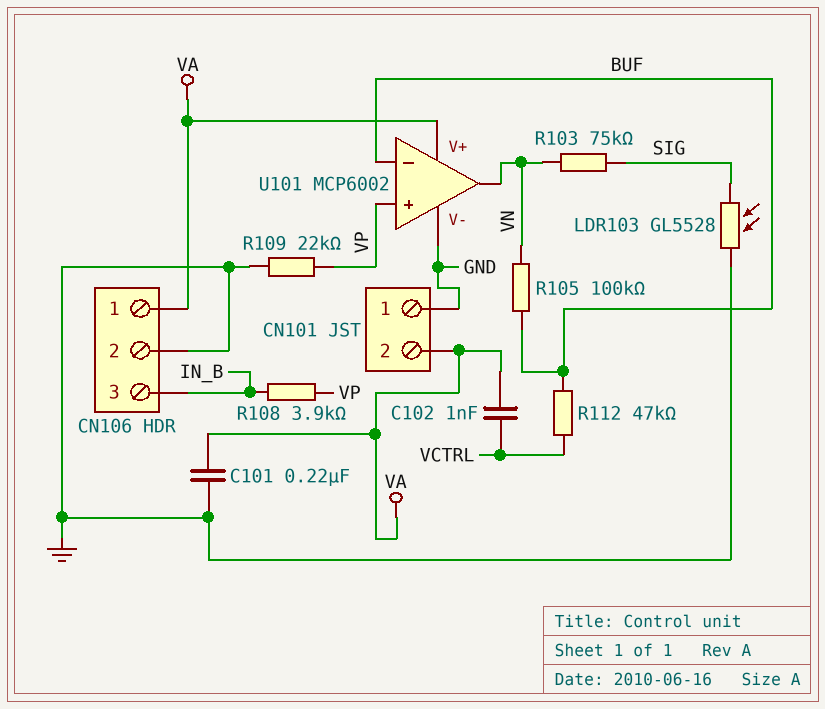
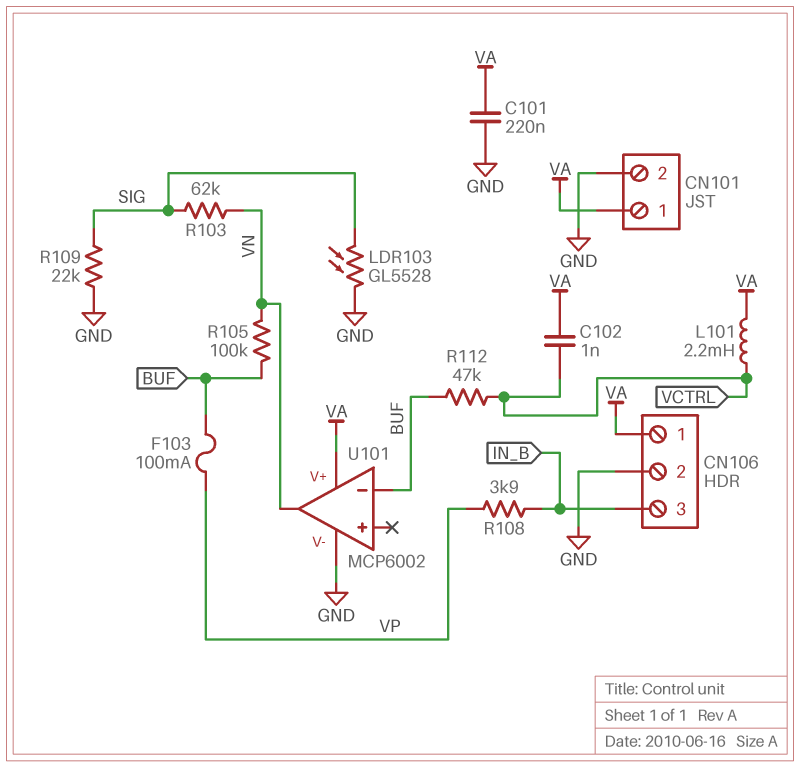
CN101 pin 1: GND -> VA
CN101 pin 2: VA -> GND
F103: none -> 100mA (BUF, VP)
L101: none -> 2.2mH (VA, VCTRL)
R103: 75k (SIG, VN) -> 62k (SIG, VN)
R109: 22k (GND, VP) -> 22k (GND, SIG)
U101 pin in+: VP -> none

* * *

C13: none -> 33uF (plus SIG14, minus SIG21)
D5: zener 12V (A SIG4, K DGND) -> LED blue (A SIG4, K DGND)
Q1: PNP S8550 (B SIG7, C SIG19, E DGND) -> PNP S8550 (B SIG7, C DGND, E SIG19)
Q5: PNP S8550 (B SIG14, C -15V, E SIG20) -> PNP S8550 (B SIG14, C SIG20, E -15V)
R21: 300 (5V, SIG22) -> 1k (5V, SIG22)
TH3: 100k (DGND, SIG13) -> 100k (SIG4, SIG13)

# Task statement:
When a line in the data above contains the string "none", copy that line.

# Output of the task:
F103: none -> 100mA (BUF, VP)
L101: none -> 2.2mH (VA, VCTRL)
U101 pin in+: VP -> none
C13: none -> 33uF (plus SIG14, minus SIG21)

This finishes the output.